_Exercise requirements_
In the material below, identify each line bearing the word "LOAD". Reproduce those lines.
[Start of section]
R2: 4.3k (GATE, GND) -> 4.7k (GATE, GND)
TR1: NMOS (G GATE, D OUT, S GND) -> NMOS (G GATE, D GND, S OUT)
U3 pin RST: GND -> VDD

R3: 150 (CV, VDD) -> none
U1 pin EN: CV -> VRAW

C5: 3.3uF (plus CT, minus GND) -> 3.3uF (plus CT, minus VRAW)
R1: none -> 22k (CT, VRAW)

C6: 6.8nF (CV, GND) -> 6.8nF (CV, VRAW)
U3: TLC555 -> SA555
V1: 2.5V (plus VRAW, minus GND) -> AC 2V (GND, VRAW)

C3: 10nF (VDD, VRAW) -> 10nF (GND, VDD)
[End of section]
[Start of section]
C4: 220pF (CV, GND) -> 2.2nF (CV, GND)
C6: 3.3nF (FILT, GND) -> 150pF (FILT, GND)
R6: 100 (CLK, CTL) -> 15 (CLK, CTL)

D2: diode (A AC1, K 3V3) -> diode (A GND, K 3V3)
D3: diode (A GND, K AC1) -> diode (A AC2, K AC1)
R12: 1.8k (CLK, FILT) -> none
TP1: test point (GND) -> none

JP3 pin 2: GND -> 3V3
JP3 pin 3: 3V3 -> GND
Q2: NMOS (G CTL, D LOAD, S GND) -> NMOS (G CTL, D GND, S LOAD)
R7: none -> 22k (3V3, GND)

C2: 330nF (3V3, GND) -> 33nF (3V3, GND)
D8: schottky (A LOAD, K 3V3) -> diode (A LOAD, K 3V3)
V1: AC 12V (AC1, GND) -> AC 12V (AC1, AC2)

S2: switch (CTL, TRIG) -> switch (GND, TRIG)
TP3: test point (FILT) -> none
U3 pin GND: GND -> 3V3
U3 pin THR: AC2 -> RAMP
[End of section]
_Exercise response_
Q2: NMOS (G CTL, D LOAD, S GND) -> NMOS (G CTL, D GND, S LOAD)
D8: schottky (A LOAD, K 3V3) -> diode (A LOAD, K 3V3)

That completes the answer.